■ Short problem: Reproduce the data from the line containing "red rectangle: rotated 31 degrees clockwise" through the final line, inclusive, omitting the pictures.

======== Exercise data

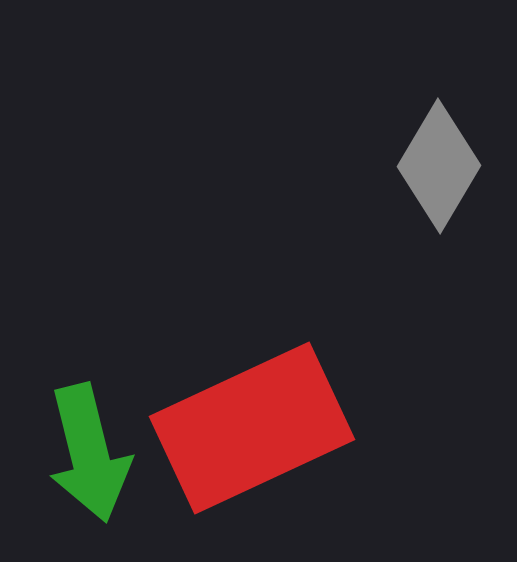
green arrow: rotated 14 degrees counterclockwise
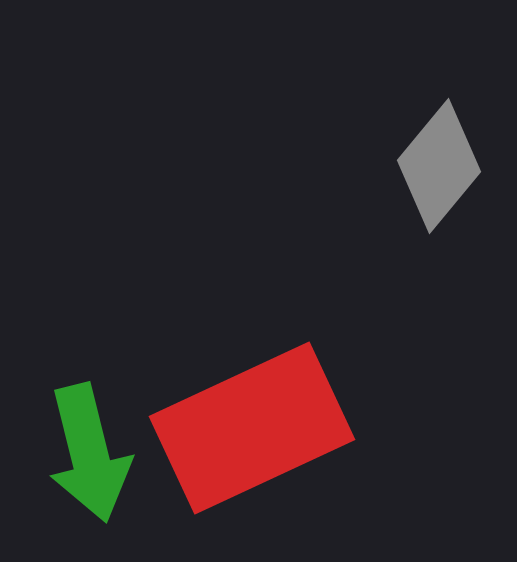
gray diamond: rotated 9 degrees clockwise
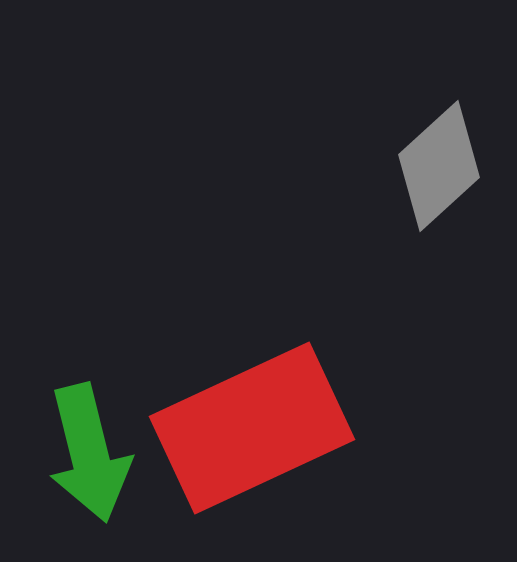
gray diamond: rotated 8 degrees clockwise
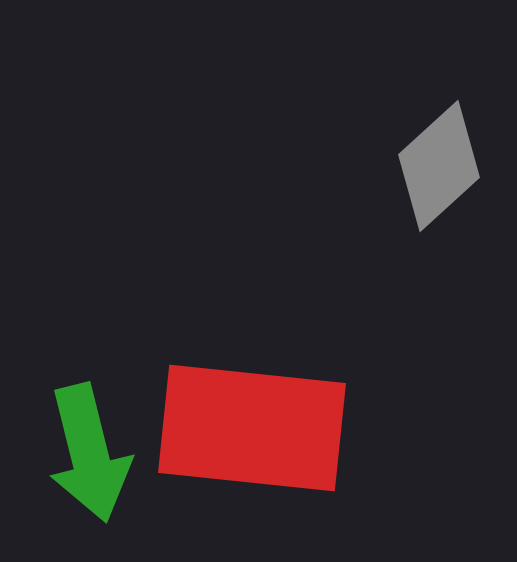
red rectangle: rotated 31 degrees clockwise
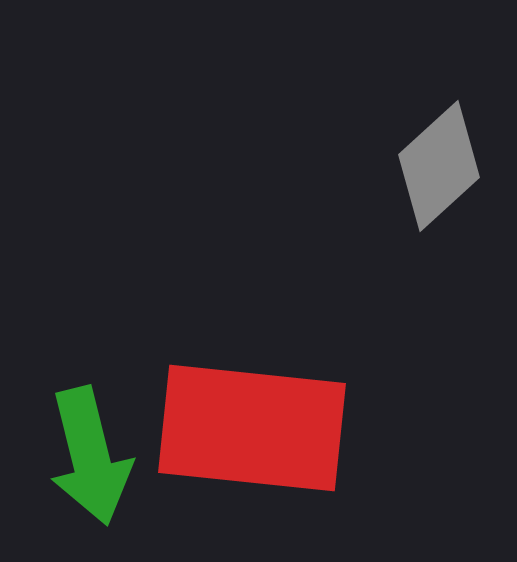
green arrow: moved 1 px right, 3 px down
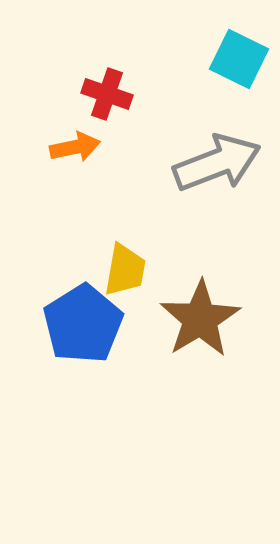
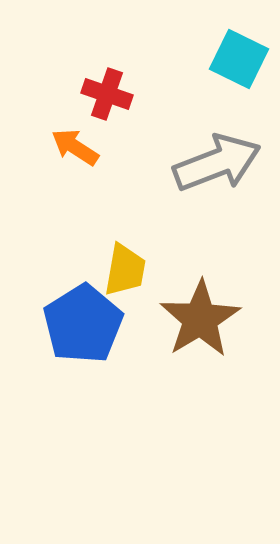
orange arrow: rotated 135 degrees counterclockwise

================

■ Answer to the problem:
red rectangle: rotated 31 degrees clockwise
green arrow: moved 1 px right, 3 px down
orange arrow: rotated 135 degrees counterclockwise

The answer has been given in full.